▶ **Exercise description**
Copy out each line below exactly as it appears.

▶ **Records supplied**
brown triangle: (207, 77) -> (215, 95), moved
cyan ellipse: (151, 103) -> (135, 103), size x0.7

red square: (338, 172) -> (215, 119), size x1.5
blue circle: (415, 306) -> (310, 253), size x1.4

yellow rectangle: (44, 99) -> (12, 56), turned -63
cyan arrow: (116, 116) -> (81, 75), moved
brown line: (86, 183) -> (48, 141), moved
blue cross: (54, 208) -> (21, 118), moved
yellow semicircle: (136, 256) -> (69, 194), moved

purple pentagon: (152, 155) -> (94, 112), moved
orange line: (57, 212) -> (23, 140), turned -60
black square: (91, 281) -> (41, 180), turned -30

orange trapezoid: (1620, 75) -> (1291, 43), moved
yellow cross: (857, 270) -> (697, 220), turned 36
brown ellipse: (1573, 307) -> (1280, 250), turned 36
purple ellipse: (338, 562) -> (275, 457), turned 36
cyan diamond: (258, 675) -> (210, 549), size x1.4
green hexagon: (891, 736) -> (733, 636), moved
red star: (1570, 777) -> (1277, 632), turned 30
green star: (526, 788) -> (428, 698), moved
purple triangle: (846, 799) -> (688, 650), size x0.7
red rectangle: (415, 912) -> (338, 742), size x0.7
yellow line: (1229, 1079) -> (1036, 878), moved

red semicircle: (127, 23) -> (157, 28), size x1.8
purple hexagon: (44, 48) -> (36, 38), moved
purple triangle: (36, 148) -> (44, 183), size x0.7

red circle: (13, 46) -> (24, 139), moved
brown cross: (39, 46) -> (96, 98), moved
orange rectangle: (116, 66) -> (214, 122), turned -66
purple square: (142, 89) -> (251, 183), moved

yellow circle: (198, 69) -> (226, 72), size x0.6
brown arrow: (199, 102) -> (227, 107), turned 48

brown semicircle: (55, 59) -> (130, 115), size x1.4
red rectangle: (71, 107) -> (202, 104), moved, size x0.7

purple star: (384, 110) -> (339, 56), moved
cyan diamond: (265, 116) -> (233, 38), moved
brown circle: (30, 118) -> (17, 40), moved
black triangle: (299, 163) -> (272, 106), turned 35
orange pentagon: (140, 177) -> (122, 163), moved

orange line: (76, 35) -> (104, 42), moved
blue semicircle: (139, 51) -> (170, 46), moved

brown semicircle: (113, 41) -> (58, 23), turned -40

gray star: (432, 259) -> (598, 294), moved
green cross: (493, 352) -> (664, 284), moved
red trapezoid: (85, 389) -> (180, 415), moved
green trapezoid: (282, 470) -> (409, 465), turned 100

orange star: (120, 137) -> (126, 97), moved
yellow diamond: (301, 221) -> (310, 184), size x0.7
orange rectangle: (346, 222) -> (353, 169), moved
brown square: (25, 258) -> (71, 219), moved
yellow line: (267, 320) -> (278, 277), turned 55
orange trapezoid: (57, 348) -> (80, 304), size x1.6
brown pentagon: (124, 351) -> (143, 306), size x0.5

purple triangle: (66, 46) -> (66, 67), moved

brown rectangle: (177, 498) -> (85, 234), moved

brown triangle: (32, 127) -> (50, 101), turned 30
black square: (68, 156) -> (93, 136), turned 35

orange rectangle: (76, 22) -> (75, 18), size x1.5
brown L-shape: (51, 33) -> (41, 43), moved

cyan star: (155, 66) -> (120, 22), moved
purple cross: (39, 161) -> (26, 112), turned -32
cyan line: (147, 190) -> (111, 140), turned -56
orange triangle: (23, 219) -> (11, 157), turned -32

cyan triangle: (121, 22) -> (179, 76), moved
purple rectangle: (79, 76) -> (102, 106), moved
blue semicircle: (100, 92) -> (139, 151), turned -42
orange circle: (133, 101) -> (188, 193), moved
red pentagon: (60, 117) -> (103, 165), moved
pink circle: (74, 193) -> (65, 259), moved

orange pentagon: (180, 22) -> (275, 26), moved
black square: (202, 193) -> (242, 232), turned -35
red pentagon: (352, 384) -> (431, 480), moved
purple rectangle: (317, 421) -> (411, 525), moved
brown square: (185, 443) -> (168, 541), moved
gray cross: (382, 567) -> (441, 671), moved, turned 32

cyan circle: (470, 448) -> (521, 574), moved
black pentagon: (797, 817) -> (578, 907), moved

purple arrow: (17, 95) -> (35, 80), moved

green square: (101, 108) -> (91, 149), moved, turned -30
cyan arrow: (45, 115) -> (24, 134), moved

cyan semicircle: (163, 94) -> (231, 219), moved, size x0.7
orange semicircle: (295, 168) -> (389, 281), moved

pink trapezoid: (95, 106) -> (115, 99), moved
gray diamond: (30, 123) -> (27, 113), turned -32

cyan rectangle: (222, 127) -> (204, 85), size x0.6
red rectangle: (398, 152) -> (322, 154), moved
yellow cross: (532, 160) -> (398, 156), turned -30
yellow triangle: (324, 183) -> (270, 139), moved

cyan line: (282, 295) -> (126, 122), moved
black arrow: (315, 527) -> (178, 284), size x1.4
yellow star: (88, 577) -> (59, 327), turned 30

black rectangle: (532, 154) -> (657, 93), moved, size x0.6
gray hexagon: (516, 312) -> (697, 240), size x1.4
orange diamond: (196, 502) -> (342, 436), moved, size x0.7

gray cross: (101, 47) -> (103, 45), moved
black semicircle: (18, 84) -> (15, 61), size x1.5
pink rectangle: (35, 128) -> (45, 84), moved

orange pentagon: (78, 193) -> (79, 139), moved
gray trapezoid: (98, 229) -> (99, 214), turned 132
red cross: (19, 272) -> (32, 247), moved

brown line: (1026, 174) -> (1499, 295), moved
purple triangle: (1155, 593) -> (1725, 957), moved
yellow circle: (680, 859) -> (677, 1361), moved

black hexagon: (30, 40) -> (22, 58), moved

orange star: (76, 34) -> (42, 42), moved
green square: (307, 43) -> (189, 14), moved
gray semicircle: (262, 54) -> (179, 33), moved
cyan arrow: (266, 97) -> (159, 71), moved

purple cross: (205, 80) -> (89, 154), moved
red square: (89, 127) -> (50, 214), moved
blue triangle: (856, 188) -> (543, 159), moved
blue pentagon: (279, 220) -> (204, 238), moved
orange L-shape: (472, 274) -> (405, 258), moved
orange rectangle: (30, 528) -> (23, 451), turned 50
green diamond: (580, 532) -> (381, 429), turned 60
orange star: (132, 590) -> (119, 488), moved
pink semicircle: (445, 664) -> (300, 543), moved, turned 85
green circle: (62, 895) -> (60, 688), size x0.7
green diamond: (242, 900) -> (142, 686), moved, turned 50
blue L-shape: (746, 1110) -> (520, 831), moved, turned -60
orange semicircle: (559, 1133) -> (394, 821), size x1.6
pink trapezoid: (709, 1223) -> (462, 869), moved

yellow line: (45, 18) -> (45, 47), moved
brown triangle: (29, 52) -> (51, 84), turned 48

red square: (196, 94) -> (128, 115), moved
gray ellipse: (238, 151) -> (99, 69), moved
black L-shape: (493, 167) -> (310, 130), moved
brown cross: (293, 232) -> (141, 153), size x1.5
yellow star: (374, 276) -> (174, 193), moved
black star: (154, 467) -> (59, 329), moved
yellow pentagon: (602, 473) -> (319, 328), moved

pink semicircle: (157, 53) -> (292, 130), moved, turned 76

▶ **Solution**
brown triangle: (207, 77) -> (215, 95), moved
cyan ellipse: (151, 103) -> (135, 103), size x0.7

red square: (338, 172) -> (215, 119), size x1.5
blue circle: (415, 306) -> (310, 253), size x1.4

yellow rectangle: (44, 99) -> (12, 56), turned -63
cyan arrow: (116, 116) -> (81, 75), moved
brown line: (86, 183) -> (48, 141), moved
blue cross: (54, 208) -> (21, 118), moved
yellow semicircle: (136, 256) -> (69, 194), moved

purple pentagon: (152, 155) -> (94, 112), moved
orange line: (57, 212) -> (23, 140), turned -60
black square: (91, 281) -> (41, 180), turned -30

orange trapezoid: (1620, 75) -> (1291, 43), moved
yellow cross: (857, 270) -> (697, 220), turned 36
brown ellipse: (1573, 307) -> (1280, 250), turned 36
purple ellipse: (338, 562) -> (275, 457), turned 36
cyan diamond: (258, 675) -> (210, 549), size x1.4
green hexagon: (891, 736) -> (733, 636), moved
red star: (1570, 777) -> (1277, 632), turned 30
green star: (526, 788) -> (428, 698), moved
purple triangle: (846, 799) -> (688, 650), size x0.7
red rectangle: (415, 912) -> (338, 742), size x0.7
yellow line: (1229, 1079) -> (1036, 878), moved

red semicircle: (127, 23) -> (157, 28), size x1.8
purple hexagon: (44, 48) -> (36, 38), moved
purple triangle: (36, 148) -> (44, 183), size x0.7

red circle: (13, 46) -> (24, 139), moved
brown cross: (39, 46) -> (96, 98), moved
orange rectangle: (116, 66) -> (214, 122), turned -66
purple square: (142, 89) -> (251, 183), moved

yellow circle: (198, 69) -> (226, 72), size x0.6
brown arrow: (199, 102) -> (227, 107), turned 48

brown semicircle: (55, 59) -> (130, 115), size x1.4
red rectangle: (71, 107) -> (202, 104), moved, size x0.7

purple star: (384, 110) -> (339, 56), moved
cyan diamond: (265, 116) -> (233, 38), moved
brown circle: (30, 118) -> (17, 40), moved
black triangle: (299, 163) -> (272, 106), turned 35
orange pentagon: (140, 177) -> (122, 163), moved

orange line: (76, 35) -> (104, 42), moved
blue semicircle: (139, 51) -> (170, 46), moved

brown semicircle: (113, 41) -> (58, 23), turned -40

gray star: (432, 259) -> (598, 294), moved
green cross: (493, 352) -> (664, 284), moved
red trapezoid: (85, 389) -> (180, 415), moved
green trapezoid: (282, 470) -> (409, 465), turned 100

orange star: (120, 137) -> (126, 97), moved
yellow diamond: (301, 221) -> (310, 184), size x0.7
orange rectangle: (346, 222) -> (353, 169), moved
brown square: (25, 258) -> (71, 219), moved
yellow line: (267, 320) -> (278, 277), turned 55
orange trapezoid: (57, 348) -> (80, 304), size x1.6
brown pentagon: (124, 351) -> (143, 306), size x0.5

purple triangle: (66, 46) -> (66, 67), moved

brown rectangle: (177, 498) -> (85, 234), moved

brown triangle: (32, 127) -> (50, 101), turned 30
black square: (68, 156) -> (93, 136), turned 35

orange rectangle: (76, 22) -> (75, 18), size x1.5
brown L-shape: (51, 33) -> (41, 43), moved

cyan star: (155, 66) -> (120, 22), moved
purple cross: (39, 161) -> (26, 112), turned -32
cyan line: (147, 190) -> (111, 140), turned -56
orange triangle: (23, 219) -> (11, 157), turned -32

cyan triangle: (121, 22) -> (179, 76), moved
purple rectangle: (79, 76) -> (102, 106), moved
blue semicircle: (100, 92) -> (139, 151), turned -42
orange circle: (133, 101) -> (188, 193), moved
red pentagon: (60, 117) -> (103, 165), moved
pink circle: (74, 193) -> (65, 259), moved

orange pentagon: (180, 22) -> (275, 26), moved
black square: (202, 193) -> (242, 232), turned -35
red pentagon: (352, 384) -> (431, 480), moved
purple rectangle: (317, 421) -> (411, 525), moved
brown square: (185, 443) -> (168, 541), moved
gray cross: (382, 567) -> (441, 671), moved, turned 32

cyan circle: (470, 448) -> (521, 574), moved
black pentagon: (797, 817) -> (578, 907), moved

purple arrow: (17, 95) -> (35, 80), moved

green square: (101, 108) -> (91, 149), moved, turned -30
cyan arrow: (45, 115) -> (24, 134), moved

cyan semicircle: (163, 94) -> (231, 219), moved, size x0.7
orange semicircle: (295, 168) -> (389, 281), moved

pink trapezoid: (95, 106) -> (115, 99), moved
gray diamond: (30, 123) -> (27, 113), turned -32

cyan rectangle: (222, 127) -> (204, 85), size x0.6
red rectangle: (398, 152) -> (322, 154), moved
yellow cross: (532, 160) -> (398, 156), turned -30
yellow triangle: (324, 183) -> (270, 139), moved

cyan line: (282, 295) -> (126, 122), moved
black arrow: (315, 527) -> (178, 284), size x1.4
yellow star: (88, 577) -> (59, 327), turned 30

black rectangle: (532, 154) -> (657, 93), moved, size x0.6
gray hexagon: (516, 312) -> (697, 240), size x1.4
orange diamond: (196, 502) -> (342, 436), moved, size x0.7

gray cross: (101, 47) -> (103, 45), moved
black semicircle: (18, 84) -> (15, 61), size x1.5
pink rectangle: (35, 128) -> (45, 84), moved

orange pentagon: (78, 193) -> (79, 139), moved
gray trapezoid: (98, 229) -> (99, 214), turned 132
red cross: (19, 272) -> (32, 247), moved

brown line: (1026, 174) -> (1499, 295), moved
purple triangle: (1155, 593) -> (1725, 957), moved
yellow circle: (680, 859) -> (677, 1361), moved

black hexagon: (30, 40) -> (22, 58), moved

orange star: (76, 34) -> (42, 42), moved
green square: (307, 43) -> (189, 14), moved
gray semicircle: (262, 54) -> (179, 33), moved
cyan arrow: (266, 97) -> (159, 71), moved

purple cross: (205, 80) -> (89, 154), moved
red square: (89, 127) -> (50, 214), moved
blue triangle: (856, 188) -> (543, 159), moved
blue pentagon: (279, 220) -> (204, 238), moved
orange L-shape: (472, 274) -> (405, 258), moved
orange rectangle: (30, 528) -> (23, 451), turned 50
green diamond: (580, 532) -> (381, 429), turned 60
orange star: (132, 590) -> (119, 488), moved
pink semicircle: (445, 664) -> (300, 543), moved, turned 85
green circle: (62, 895) -> (60, 688), size x0.7
green diamond: (242, 900) -> (142, 686), moved, turned 50
blue L-shape: (746, 1110) -> (520, 831), moved, turned -60
orange semicircle: (559, 1133) -> (394, 821), size x1.6
pink trapezoid: (709, 1223) -> (462, 869), moved

yellow line: (45, 18) -> (45, 47), moved
brown triangle: (29, 52) -> (51, 84), turned 48

red square: (196, 94) -> (128, 115), moved
gray ellipse: (238, 151) -> (99, 69), moved
black L-shape: (493, 167) -> (310, 130), moved
brown cross: (293, 232) -> (141, 153), size x1.5
yellow star: (374, 276) -> (174, 193), moved
black star: (154, 467) -> (59, 329), moved
yellow pentagon: (602, 473) -> (319, 328), moved

pink semicircle: (157, 53) -> (292, 130), moved, turned 76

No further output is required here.